*** Opening Dataset extract ***
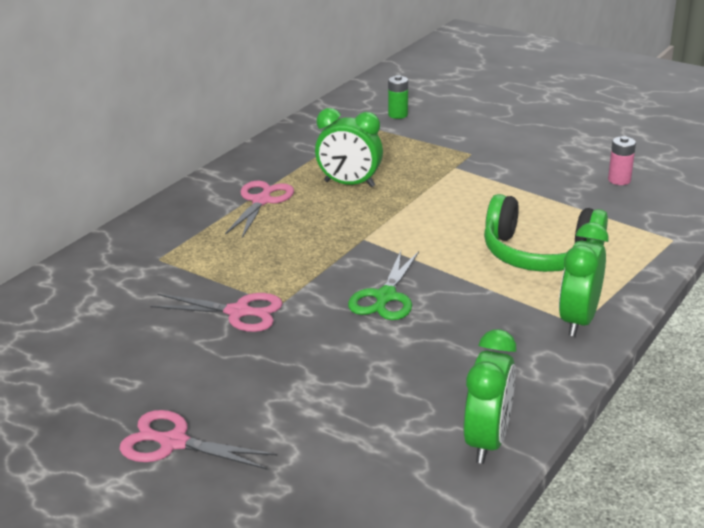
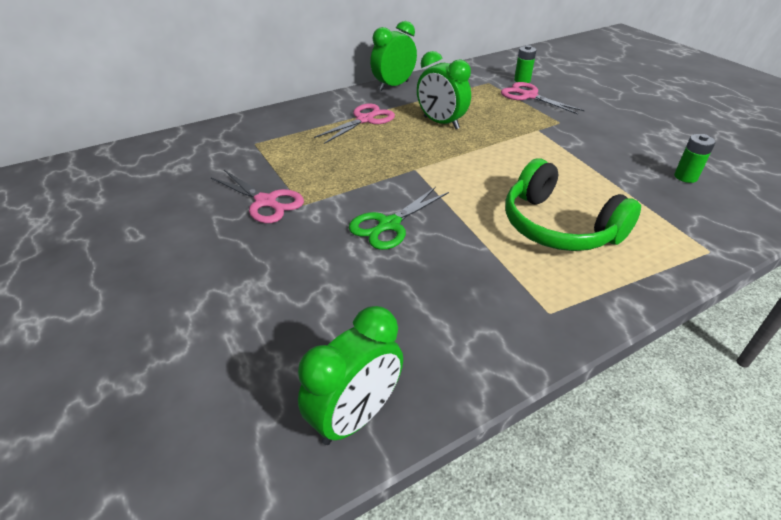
camera: 25 degrees right, 10 degrees up
pink scissors [119,410,277,470] -> pink scissors moved to [501,82,585,114]
green clock [559,223,608,337] -> green clock moved to [370,21,417,91]
pink battery [608,136,636,185] -> green battery [674,134,716,183]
*** Closing Dataset extract ***
* _Requirement_
Print only the lines running from the one with "green clock [559,223,608,337]" to the final line of the data above, each exactly as it appears.

* _Answer area_
green clock [559,223,608,337] -> green clock moved to [370,21,417,91]
pink battery [608,136,636,185] -> green battery [674,134,716,183]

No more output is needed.